REQUIRED WORK:
For the data below, report the number of lines that contain the string "What" and nothing else.

[Start of Attachment]

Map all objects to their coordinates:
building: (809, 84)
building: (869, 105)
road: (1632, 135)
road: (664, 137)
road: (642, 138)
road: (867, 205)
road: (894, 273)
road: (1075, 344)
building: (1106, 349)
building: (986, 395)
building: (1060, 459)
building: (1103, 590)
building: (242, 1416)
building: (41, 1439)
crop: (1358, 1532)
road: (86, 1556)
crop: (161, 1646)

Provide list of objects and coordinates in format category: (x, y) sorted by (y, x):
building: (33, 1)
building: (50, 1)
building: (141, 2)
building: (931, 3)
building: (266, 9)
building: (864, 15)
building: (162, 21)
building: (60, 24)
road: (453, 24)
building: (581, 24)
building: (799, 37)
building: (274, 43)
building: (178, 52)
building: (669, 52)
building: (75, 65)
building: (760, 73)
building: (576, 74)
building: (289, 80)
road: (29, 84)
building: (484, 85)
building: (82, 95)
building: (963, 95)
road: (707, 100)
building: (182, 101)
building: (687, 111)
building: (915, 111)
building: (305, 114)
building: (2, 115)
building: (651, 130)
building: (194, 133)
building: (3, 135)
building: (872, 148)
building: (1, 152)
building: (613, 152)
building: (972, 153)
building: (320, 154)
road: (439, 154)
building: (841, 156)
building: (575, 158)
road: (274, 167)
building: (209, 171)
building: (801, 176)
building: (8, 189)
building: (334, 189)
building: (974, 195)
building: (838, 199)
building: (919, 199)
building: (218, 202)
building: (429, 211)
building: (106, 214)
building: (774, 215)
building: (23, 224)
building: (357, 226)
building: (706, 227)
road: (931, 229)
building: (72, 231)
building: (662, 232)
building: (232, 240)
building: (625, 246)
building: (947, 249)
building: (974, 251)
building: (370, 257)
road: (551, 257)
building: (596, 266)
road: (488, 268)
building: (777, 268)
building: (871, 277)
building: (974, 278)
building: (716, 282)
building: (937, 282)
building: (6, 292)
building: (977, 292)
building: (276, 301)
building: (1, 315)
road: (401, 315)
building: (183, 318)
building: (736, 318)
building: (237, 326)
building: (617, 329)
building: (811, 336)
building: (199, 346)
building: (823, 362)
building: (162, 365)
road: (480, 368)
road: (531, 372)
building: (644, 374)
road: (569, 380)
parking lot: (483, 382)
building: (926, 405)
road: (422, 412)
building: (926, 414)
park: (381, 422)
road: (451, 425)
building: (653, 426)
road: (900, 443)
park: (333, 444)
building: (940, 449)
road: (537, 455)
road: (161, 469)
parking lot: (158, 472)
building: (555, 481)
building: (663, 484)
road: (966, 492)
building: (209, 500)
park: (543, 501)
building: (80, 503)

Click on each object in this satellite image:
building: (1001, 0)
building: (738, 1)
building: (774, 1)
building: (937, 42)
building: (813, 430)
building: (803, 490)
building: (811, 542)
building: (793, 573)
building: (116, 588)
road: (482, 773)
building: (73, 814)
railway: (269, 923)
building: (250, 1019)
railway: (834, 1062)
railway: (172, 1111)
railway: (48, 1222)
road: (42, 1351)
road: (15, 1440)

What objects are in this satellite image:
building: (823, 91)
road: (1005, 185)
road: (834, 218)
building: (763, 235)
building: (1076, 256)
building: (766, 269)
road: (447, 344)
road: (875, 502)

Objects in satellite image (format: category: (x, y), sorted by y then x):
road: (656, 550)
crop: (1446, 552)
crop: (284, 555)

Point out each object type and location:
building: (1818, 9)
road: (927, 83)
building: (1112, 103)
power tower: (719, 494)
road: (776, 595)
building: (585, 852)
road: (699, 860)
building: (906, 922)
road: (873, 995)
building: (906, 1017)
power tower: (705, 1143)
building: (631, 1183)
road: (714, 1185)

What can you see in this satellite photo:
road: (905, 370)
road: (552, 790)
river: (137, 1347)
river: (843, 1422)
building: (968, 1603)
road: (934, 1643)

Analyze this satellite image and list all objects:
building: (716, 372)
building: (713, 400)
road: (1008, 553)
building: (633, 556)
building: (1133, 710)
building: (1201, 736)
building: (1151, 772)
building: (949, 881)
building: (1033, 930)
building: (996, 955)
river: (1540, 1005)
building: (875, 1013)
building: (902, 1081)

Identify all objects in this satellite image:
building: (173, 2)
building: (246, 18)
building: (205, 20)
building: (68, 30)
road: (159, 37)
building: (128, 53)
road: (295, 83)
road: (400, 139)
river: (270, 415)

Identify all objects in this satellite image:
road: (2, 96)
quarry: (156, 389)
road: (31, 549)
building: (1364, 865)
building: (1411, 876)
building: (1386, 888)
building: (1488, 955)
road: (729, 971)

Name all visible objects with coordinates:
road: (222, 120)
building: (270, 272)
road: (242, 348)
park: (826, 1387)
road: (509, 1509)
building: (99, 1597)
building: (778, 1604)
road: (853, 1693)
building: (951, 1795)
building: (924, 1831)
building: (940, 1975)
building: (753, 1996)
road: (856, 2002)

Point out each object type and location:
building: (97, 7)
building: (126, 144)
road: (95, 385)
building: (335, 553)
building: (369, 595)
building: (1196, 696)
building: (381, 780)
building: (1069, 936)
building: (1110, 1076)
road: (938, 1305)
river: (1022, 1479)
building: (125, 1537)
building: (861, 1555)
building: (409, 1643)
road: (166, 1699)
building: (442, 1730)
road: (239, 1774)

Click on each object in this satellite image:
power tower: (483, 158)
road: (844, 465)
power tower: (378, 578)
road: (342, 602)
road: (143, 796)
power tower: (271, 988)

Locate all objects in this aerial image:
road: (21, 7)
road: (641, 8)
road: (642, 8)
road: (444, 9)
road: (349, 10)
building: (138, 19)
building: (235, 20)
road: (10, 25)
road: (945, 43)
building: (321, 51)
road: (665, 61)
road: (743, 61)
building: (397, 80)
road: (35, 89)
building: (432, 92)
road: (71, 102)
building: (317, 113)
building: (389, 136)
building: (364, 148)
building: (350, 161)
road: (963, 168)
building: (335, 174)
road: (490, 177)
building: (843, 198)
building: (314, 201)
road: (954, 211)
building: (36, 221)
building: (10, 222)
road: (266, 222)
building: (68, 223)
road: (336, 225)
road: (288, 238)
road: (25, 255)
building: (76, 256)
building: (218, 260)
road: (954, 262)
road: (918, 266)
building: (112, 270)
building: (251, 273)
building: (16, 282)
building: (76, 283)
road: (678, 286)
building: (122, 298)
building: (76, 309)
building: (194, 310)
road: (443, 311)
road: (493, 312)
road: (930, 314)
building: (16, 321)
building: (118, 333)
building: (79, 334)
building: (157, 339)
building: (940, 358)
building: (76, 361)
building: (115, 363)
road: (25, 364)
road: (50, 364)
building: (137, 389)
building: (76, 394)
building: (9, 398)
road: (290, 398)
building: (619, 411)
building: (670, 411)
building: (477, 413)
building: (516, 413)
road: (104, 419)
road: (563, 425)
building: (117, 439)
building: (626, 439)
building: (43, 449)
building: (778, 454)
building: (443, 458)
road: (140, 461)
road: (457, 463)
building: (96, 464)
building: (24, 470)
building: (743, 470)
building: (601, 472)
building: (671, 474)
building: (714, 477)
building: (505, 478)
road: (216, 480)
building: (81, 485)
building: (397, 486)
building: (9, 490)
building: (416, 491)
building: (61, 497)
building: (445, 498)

[End of Attachment]

SOLUTION TO THIS EXERCISE:
2